### Problem to work on
Give back every record that follows, exactly as written.

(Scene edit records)
────────
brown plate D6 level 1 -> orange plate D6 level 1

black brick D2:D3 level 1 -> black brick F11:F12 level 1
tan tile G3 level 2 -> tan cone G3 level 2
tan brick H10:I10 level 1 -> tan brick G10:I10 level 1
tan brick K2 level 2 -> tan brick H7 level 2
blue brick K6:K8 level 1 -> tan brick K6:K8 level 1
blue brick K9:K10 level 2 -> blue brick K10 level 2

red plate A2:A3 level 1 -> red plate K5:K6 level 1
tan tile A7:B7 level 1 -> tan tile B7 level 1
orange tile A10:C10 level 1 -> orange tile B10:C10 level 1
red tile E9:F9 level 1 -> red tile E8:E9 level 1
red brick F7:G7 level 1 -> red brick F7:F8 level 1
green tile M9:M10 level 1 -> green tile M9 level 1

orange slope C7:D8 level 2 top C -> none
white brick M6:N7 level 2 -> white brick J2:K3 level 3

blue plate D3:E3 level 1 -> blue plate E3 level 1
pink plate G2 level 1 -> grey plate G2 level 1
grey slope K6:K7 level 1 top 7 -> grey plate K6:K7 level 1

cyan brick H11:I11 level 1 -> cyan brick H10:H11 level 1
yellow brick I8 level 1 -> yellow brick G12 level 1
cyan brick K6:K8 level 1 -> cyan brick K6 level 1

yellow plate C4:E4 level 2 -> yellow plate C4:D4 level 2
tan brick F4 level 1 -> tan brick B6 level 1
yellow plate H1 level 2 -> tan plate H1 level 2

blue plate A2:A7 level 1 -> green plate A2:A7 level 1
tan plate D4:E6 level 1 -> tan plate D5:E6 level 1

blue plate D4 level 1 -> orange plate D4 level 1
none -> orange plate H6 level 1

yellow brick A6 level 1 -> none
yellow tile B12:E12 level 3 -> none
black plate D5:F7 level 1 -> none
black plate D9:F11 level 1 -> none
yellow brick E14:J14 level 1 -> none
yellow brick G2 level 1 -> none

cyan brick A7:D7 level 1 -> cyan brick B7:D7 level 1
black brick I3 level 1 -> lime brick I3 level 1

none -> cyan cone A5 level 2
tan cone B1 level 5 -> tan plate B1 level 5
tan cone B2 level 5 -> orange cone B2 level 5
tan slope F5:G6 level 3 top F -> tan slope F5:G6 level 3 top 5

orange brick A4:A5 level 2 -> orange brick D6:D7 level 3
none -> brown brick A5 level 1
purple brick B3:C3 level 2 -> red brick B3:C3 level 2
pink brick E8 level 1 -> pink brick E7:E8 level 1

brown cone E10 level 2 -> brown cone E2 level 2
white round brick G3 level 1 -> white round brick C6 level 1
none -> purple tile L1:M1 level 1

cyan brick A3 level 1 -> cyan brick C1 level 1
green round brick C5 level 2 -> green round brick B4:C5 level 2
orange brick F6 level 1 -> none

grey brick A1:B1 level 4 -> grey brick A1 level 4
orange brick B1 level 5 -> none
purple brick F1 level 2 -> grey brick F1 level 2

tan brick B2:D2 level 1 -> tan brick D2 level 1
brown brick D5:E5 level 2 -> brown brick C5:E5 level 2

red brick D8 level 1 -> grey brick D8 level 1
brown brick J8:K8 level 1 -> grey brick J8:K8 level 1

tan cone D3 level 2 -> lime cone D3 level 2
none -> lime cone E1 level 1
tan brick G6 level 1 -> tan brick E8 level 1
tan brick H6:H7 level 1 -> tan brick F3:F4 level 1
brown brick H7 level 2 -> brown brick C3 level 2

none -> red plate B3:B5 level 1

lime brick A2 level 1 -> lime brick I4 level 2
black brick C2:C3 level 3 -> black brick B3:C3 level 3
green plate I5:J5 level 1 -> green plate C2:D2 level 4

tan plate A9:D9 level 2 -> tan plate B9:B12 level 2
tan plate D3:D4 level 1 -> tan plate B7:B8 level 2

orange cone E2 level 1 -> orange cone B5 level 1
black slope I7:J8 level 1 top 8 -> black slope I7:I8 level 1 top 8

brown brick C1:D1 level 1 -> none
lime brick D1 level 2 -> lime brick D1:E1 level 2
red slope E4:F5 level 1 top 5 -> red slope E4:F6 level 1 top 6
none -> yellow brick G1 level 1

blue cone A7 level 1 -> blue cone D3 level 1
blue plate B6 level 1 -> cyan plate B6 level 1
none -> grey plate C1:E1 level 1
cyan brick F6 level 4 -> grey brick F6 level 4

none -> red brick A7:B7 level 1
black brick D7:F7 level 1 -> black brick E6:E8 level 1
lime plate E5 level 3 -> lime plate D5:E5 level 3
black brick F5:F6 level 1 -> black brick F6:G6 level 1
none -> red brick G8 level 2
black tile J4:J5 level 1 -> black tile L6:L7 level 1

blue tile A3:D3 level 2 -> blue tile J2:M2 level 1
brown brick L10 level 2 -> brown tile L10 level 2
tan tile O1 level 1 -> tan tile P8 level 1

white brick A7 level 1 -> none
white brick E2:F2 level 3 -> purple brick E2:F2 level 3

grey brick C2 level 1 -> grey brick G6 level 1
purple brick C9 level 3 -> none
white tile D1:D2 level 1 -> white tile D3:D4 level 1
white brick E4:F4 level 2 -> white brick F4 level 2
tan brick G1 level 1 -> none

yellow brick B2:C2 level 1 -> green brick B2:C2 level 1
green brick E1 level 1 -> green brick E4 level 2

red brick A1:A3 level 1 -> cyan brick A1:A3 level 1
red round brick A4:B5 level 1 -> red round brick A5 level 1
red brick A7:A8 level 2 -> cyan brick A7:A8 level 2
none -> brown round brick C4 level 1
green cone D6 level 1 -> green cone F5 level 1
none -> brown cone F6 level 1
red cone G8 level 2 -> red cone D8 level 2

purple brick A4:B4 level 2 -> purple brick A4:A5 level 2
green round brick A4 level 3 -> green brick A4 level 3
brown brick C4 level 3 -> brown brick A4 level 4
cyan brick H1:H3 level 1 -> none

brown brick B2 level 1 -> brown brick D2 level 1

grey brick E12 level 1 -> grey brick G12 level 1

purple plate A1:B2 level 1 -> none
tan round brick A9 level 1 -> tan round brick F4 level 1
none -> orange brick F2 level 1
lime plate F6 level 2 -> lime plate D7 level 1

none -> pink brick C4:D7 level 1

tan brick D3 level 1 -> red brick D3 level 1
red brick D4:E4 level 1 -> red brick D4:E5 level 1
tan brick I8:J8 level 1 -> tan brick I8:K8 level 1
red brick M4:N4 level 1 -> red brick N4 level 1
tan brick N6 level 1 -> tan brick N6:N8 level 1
────────
### Task output
brown plate D6 level 1 -> orange plate D6 level 1

black brick D2:D3 level 1 -> black brick F11:F12 level 1
tan tile G3 level 2 -> tan cone G3 level 2
tan brick H10:I10 level 1 -> tan brick G10:I10 level 1
tan brick K2 level 2 -> tan brick H7 level 2
blue brick K6:K8 level 1 -> tan brick K6:K8 level 1
blue brick K9:K10 level 2 -> blue brick K10 level 2

red plate A2:A3 level 1 -> red plate K5:K6 level 1
tan tile A7:B7 level 1 -> tan tile B7 level 1
orange tile A10:C10 level 1 -> orange tile B10:C10 level 1
red tile E9:F9 level 1 -> red tile E8:E9 level 1
red brick F7:G7 level 1 -> red brick F7:F8 level 1
green tile M9:M10 level 1 -> green tile M9 level 1

orange slope C7:D8 level 2 top C -> none
white brick M6:N7 level 2 -> white brick J2:K3 level 3

blue plate D3:E3 level 1 -> blue plate E3 level 1
pink plate G2 level 1 -> grey plate G2 level 1
grey slope K6:K7 level 1 top 7 -> grey plate K6:K7 level 1

cyan brick H11:I11 level 1 -> cyan brick H10:H11 level 1
yellow brick I8 level 1 -> yellow brick G12 level 1
cyan brick K6:K8 level 1 -> cyan brick K6 level 1

yellow plate C4:E4 level 2 -> yellow plate C4:D4 level 2
tan brick F4 level 1 -> tan brick B6 level 1
yellow plate H1 level 2 -> tan plate H1 level 2

blue plate A2:A7 level 1 -> green plate A2:A7 level 1
tan plate D4:E6 level 1 -> tan plate D5:E6 level 1

blue plate D4 level 1 -> orange plate D4 level 1
none -> orange plate H6 level 1

yellow brick A6 level 1 -> none
yellow tile B12:E12 level 3 -> none
black plate D5:F7 level 1 -> none
black plate D9:F11 level 1 -> none
yellow brick E14:J14 level 1 -> none
yellow brick G2 level 1 -> none

cyan brick A7:D7 level 1 -> cyan brick B7:D7 level 1
black brick I3 level 1 -> lime brick I3 level 1

none -> cyan cone A5 level 2
tan cone B1 level 5 -> tan plate B1 level 5
tan cone B2 level 5 -> orange cone B2 level 5
tan slope F5:G6 level 3 top F -> tan slope F5:G6 level 3 top 5

orange brick A4:A5 level 2 -> orange brick D6:D7 level 3
none -> brown brick A5 level 1
purple brick B3:C3 level 2 -> red brick B3:C3 level 2
pink brick E8 level 1 -> pink brick E7:E8 level 1

brown cone E10 level 2 -> brown cone E2 level 2
white round brick G3 level 1 -> white round brick C6 level 1
none -> purple tile L1:M1 level 1

cyan brick A3 level 1 -> cyan brick C1 level 1
green round brick C5 level 2 -> green round brick B4:C5 level 2
orange brick F6 level 1 -> none

grey brick A1:B1 level 4 -> grey brick A1 level 4
orange brick B1 level 5 -> none
purple brick F1 level 2 -> grey brick F1 level 2

tan brick B2:D2 level 1 -> tan brick D2 level 1
brown brick D5:E5 level 2 -> brown brick C5:E5 level 2

red brick D8 level 1 -> grey brick D8 level 1
brown brick J8:K8 level 1 -> grey brick J8:K8 level 1

tan cone D3 level 2 -> lime cone D3 level 2
none -> lime cone E1 level 1
tan brick G6 level 1 -> tan brick E8 level 1
tan brick H6:H7 level 1 -> tan brick F3:F4 level 1
brown brick H7 level 2 -> brown brick C3 level 2

none -> red plate B3:B5 level 1

lime brick A2 level 1 -> lime brick I4 level 2
black brick C2:C3 level 3 -> black brick B3:C3 level 3
green plate I5:J5 level 1 -> green plate C2:D2 level 4

tan plate A9:D9 level 2 -> tan plate B9:B12 level 2
tan plate D3:D4 level 1 -> tan plate B7:B8 level 2

orange cone E2 level 1 -> orange cone B5 level 1
black slope I7:J8 level 1 top 8 -> black slope I7:I8 level 1 top 8

brown brick C1:D1 level 1 -> none
lime brick D1 level 2 -> lime brick D1:E1 level 2
red slope E4:F5 level 1 top 5 -> red slope E4:F6 level 1 top 6
none -> yellow brick G1 level 1

blue cone A7 level 1 -> blue cone D3 level 1
blue plate B6 level 1 -> cyan plate B6 level 1
none -> grey plate C1:E1 level 1
cyan brick F6 level 4 -> grey brick F6 level 4

none -> red brick A7:B7 level 1
black brick D7:F7 level 1 -> black brick E6:E8 level 1
lime plate E5 level 3 -> lime plate D5:E5 level 3
black brick F5:F6 level 1 -> black brick F6:G6 level 1
none -> red brick G8 level 2
black tile J4:J5 level 1 -> black tile L6:L7 level 1

blue tile A3:D3 level 2 -> blue tile J2:M2 level 1
brown brick L10 level 2 -> brown tile L10 level 2
tan tile O1 level 1 -> tan tile P8 level 1

white brick A7 level 1 -> none
white brick E2:F2 level 3 -> purple brick E2:F2 level 3

grey brick C2 level 1 -> grey brick G6 level 1
purple brick C9 level 3 -> none
white tile D1:D2 level 1 -> white tile D3:D4 level 1
white brick E4:F4 level 2 -> white brick F4 level 2
tan brick G1 level 1 -> none

yellow brick B2:C2 level 1 -> green brick B2:C2 level 1
green brick E1 level 1 -> green brick E4 level 2

red brick A1:A3 level 1 -> cyan brick A1:A3 level 1
red round brick A4:B5 level 1 -> red round brick A5 level 1
red brick A7:A8 level 2 -> cyan brick A7:A8 level 2
none -> brown round brick C4 level 1
green cone D6 level 1 -> green cone F5 level 1
none -> brown cone F6 level 1
red cone G8 level 2 -> red cone D8 level 2

purple brick A4:B4 level 2 -> purple brick A4:A5 level 2
green round brick A4 level 3 -> green brick A4 level 3
brown brick C4 level 3 -> brown brick A4 level 4
cyan brick H1:H3 level 1 -> none

brown brick B2 level 1 -> brown brick D2 level 1

grey brick E12 level 1 -> grey brick G12 level 1

purple plate A1:B2 level 1 -> none
tan round brick A9 level 1 -> tan round brick F4 level 1
none -> orange brick F2 level 1
lime plate F6 level 2 -> lime plate D7 level 1

none -> pink brick C4:D7 level 1

tan brick D3 level 1 -> red brick D3 level 1
red brick D4:E4 level 1 -> red brick D4:E5 level 1
tan brick I8:J8 level 1 -> tan brick I8:K8 level 1
red brick M4:N4 level 1 -> red brick N4 level 1
tan brick N6 level 1 -> tan brick N6:N8 level 1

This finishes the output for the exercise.